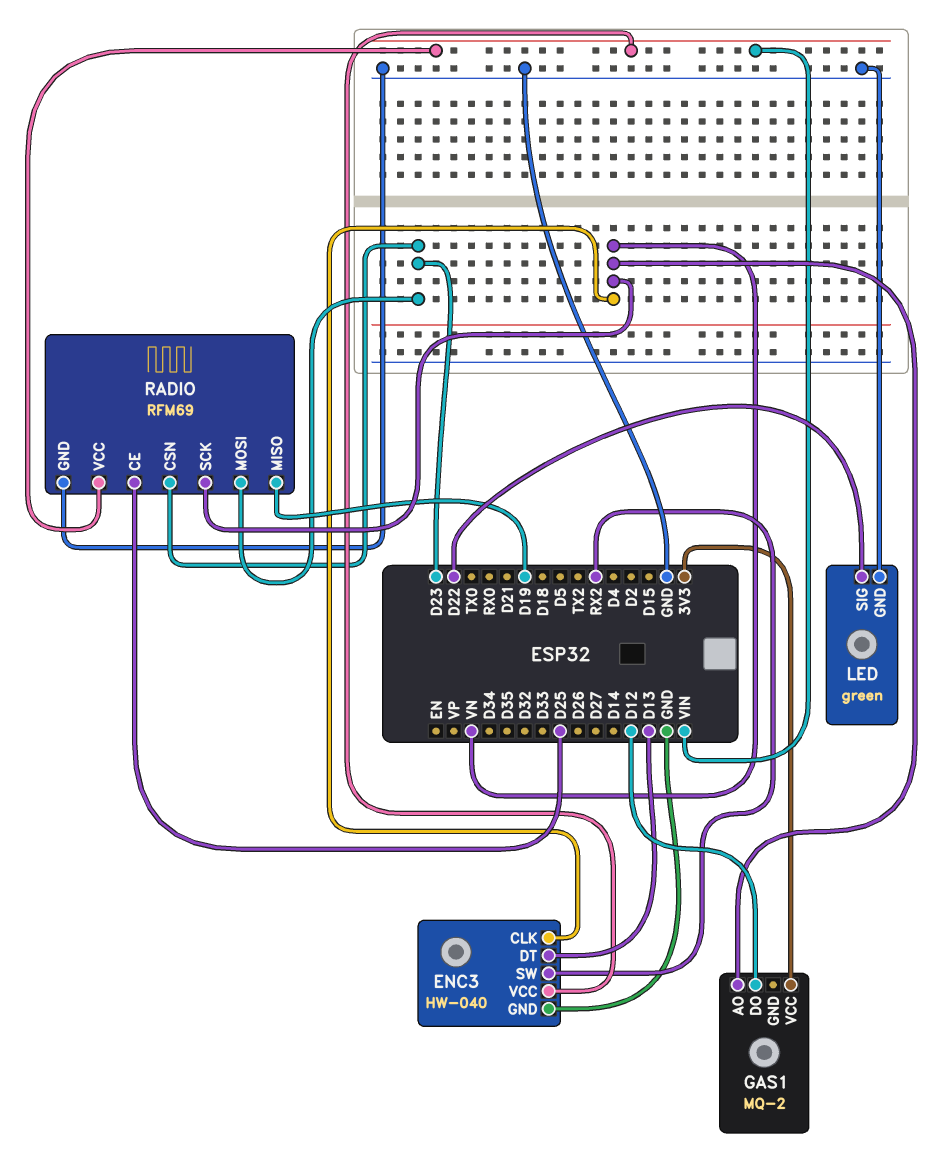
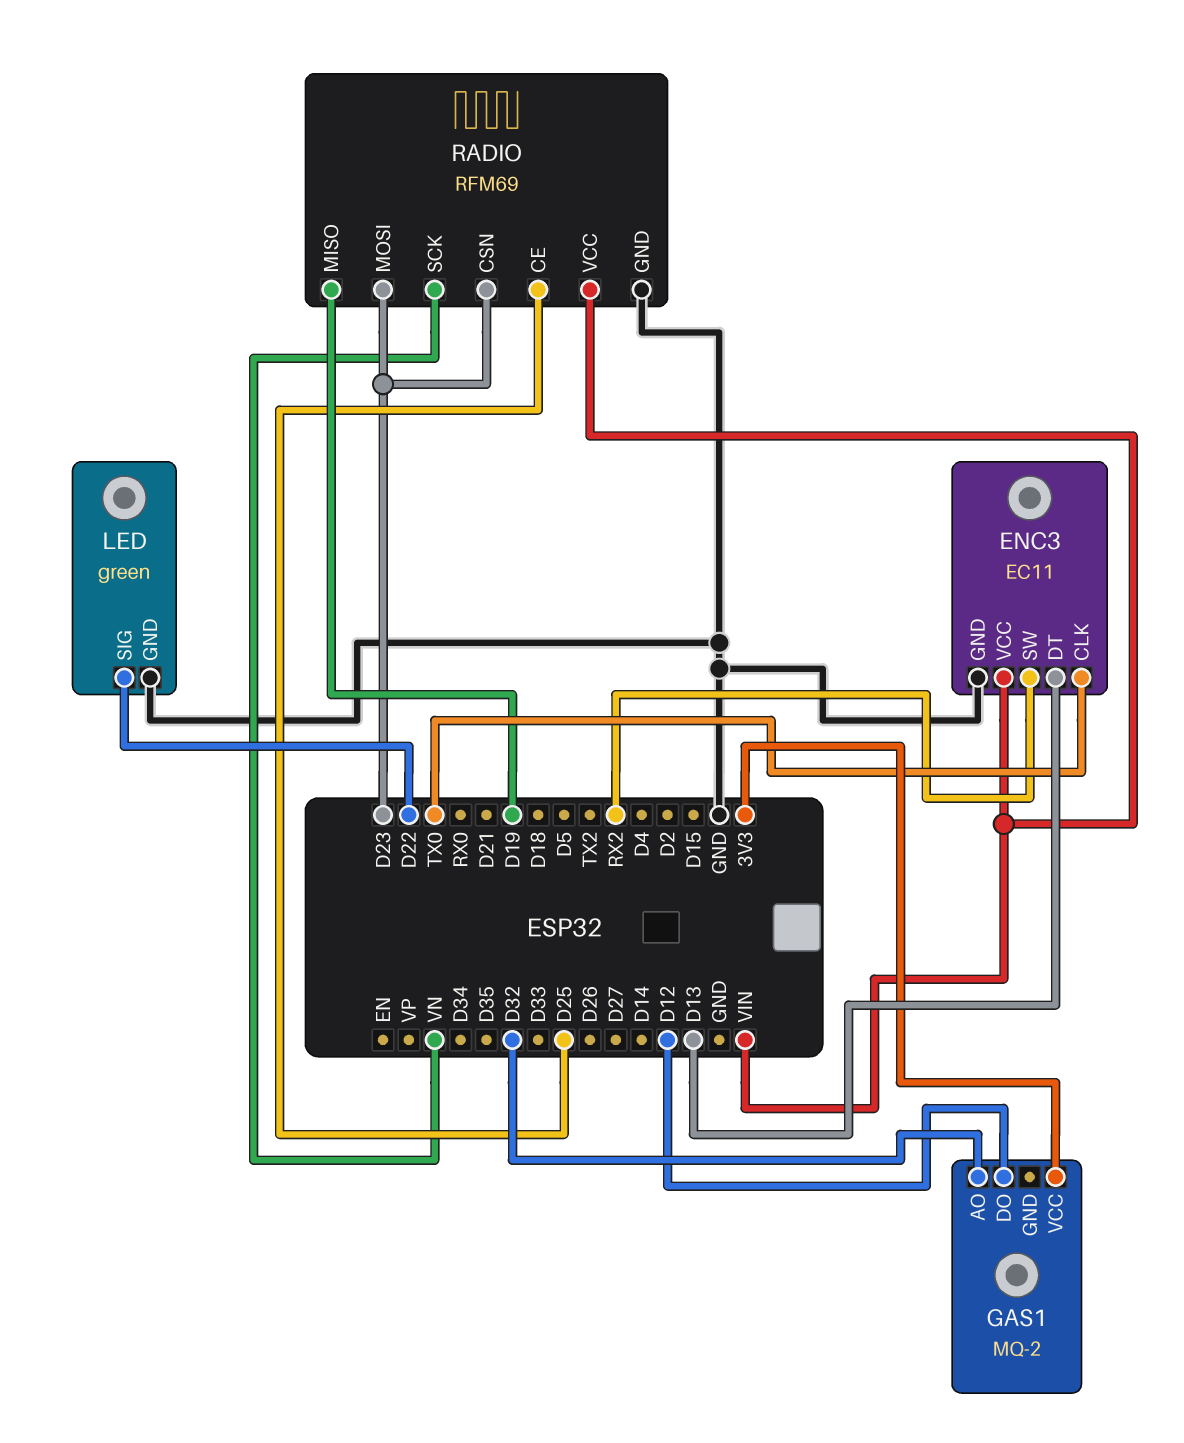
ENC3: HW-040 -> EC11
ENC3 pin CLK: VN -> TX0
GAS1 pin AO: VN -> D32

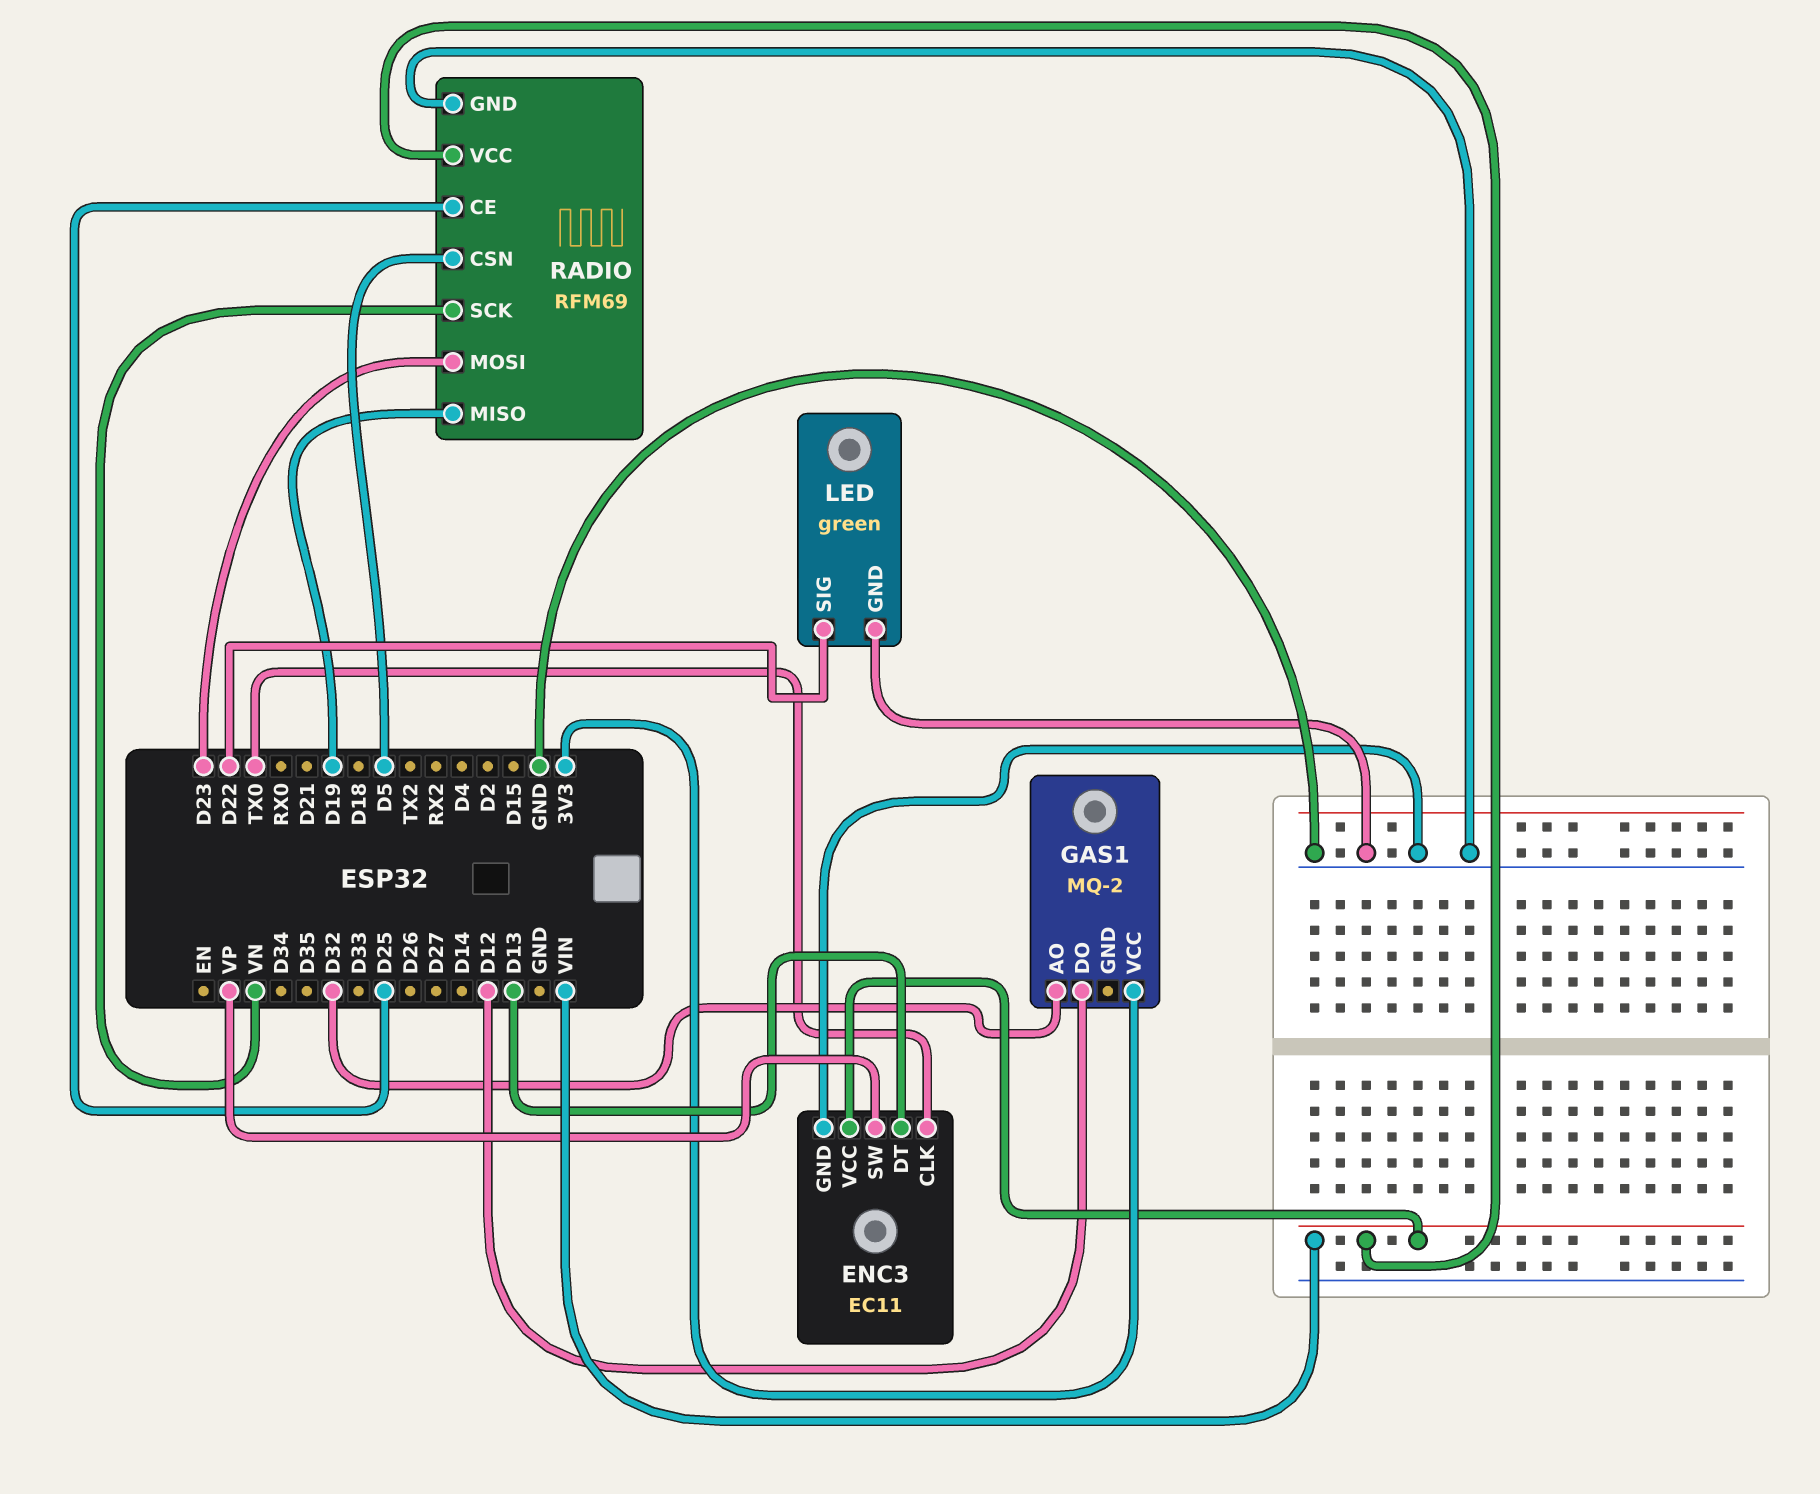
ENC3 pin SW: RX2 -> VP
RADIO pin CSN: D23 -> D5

--

Everything in the data except the pictures should be restated word for word.

ENC3: HW-040 -> EC11
ENC3 pin CLK: VN -> TX0
GAS1 pin AO: VN -> D32

ENC3 pin SW: RX2 -> VP
RADIO pin CSN: D23 -> D5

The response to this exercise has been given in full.